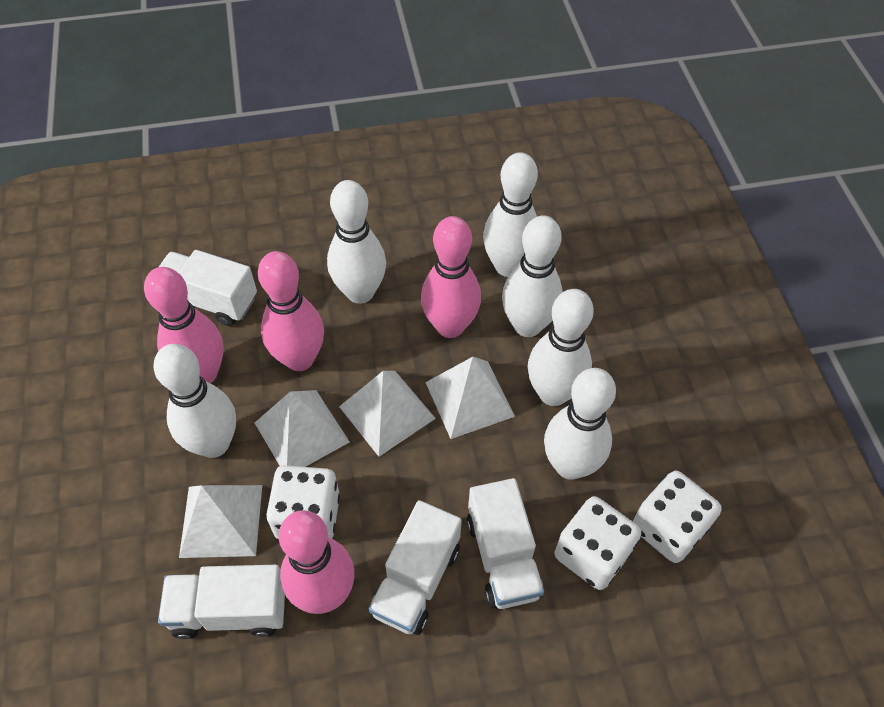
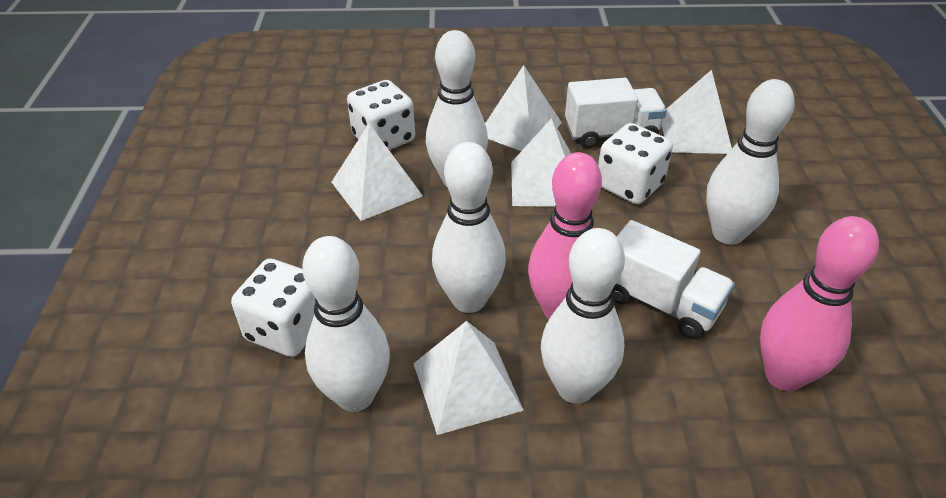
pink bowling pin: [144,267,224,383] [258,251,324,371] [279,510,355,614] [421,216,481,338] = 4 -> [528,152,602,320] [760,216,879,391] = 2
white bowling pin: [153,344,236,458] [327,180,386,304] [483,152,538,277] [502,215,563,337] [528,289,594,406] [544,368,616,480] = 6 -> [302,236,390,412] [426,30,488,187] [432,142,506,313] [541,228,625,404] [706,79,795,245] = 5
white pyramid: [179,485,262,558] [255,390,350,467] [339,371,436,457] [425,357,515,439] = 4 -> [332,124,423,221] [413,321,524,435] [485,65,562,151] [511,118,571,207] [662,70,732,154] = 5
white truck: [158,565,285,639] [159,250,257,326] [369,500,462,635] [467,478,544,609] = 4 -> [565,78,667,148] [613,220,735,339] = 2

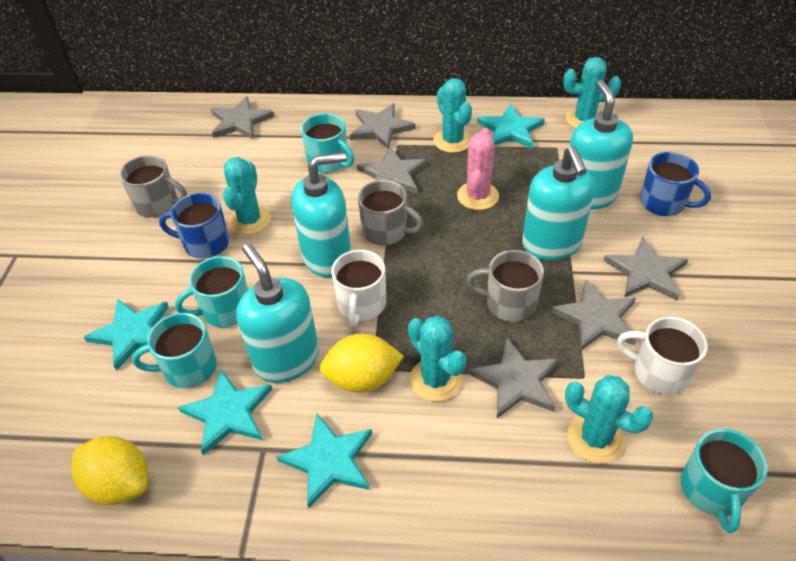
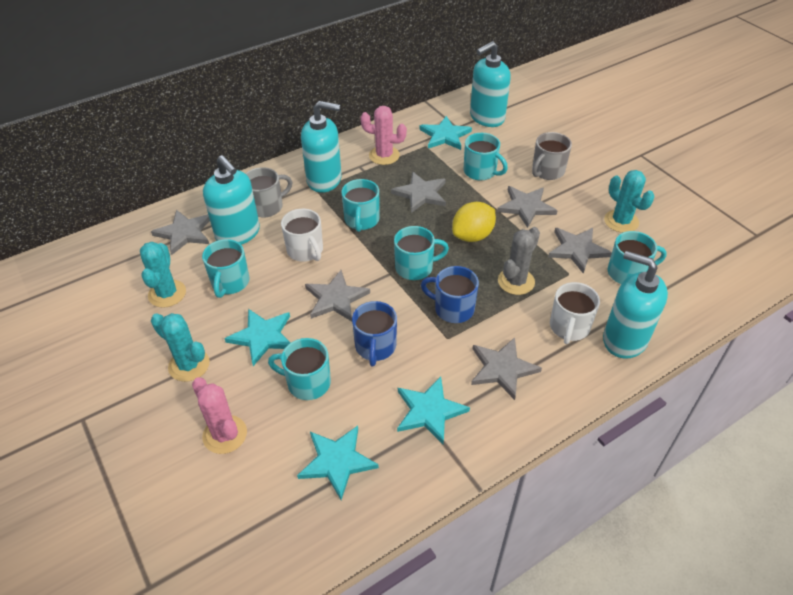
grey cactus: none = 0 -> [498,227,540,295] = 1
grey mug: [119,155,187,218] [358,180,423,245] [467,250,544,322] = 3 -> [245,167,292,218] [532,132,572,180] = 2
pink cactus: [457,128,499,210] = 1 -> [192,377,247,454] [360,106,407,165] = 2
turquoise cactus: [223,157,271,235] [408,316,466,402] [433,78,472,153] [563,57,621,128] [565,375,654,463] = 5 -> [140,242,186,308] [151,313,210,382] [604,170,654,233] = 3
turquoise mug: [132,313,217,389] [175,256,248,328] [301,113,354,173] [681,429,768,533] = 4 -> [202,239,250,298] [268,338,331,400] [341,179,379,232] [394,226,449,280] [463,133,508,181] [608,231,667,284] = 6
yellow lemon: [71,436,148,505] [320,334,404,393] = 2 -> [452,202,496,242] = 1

::::

EXERCISE:
The data above must be reproduced exactly, without any of its pictures.

WRITTEN REPLY:
pink bowling pin: [144,267,224,383] [258,251,324,371] [279,510,355,614] [421,216,481,338] = 4 -> [528,152,602,320] [760,216,879,391] = 2
white bowling pin: [153,344,236,458] [327,180,386,304] [483,152,538,277] [502,215,563,337] [528,289,594,406] [544,368,616,480] = 6 -> [302,236,390,412] [426,30,488,187] [432,142,506,313] [541,228,625,404] [706,79,795,245] = 5
white pyramid: [179,485,262,558] [255,390,350,467] [339,371,436,457] [425,357,515,439] = 4 -> [332,124,423,221] [413,321,524,435] [485,65,562,151] [511,118,571,207] [662,70,732,154] = 5
white truck: [158,565,285,639] [159,250,257,326] [369,500,462,635] [467,478,544,609] = 4 -> [565,78,667,148] [613,220,735,339] = 2

grey cactus: none = 0 -> [498,227,540,295] = 1
grey mug: [119,155,187,218] [358,180,423,245] [467,250,544,322] = 3 -> [245,167,292,218] [532,132,572,180] = 2
pink cactus: [457,128,499,210] = 1 -> [192,377,247,454] [360,106,407,165] = 2
turquoise cactus: [223,157,271,235] [408,316,466,402] [433,78,472,153] [563,57,621,128] [565,375,654,463] = 5 -> [140,242,186,308] [151,313,210,382] [604,170,654,233] = 3
turquoise mug: [132,313,217,389] [175,256,248,328] [301,113,354,173] [681,429,768,533] = 4 -> [202,239,250,298] [268,338,331,400] [341,179,379,232] [394,226,449,280] [463,133,508,181] [608,231,667,284] = 6
yellow lemon: [71,436,148,505] [320,334,404,393] = 2 -> [452,202,496,242] = 1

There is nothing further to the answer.